(What is expected)
Provide a character-exact reproduction of the lines from the line with "was: black camera" to the end of the entries.
[Information]
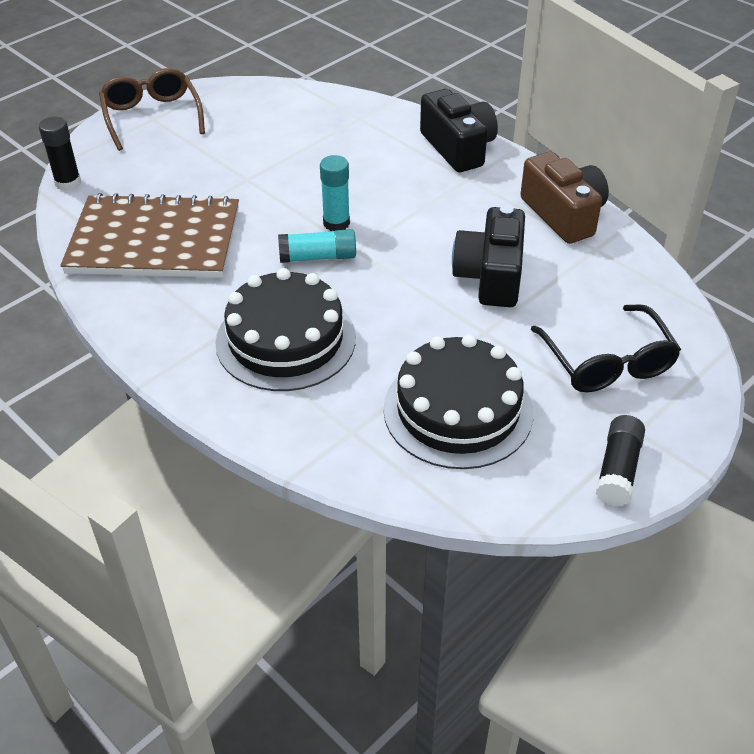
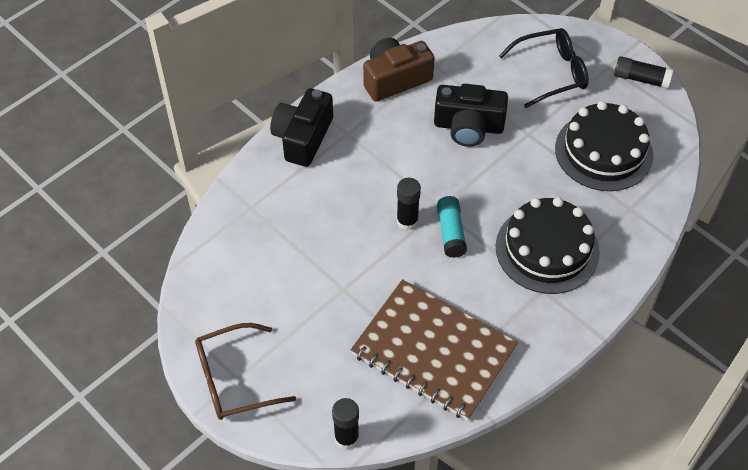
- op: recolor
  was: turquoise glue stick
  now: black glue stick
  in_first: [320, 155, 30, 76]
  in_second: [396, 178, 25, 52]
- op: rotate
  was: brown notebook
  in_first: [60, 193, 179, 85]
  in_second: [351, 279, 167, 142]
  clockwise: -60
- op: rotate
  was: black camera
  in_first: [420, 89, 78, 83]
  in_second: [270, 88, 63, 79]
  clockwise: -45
[/Information]
(Final answer)
  was: black camera
  in_first: [420, 89, 78, 83]
  in_second: [270, 88, 63, 79]
  clockwise: -45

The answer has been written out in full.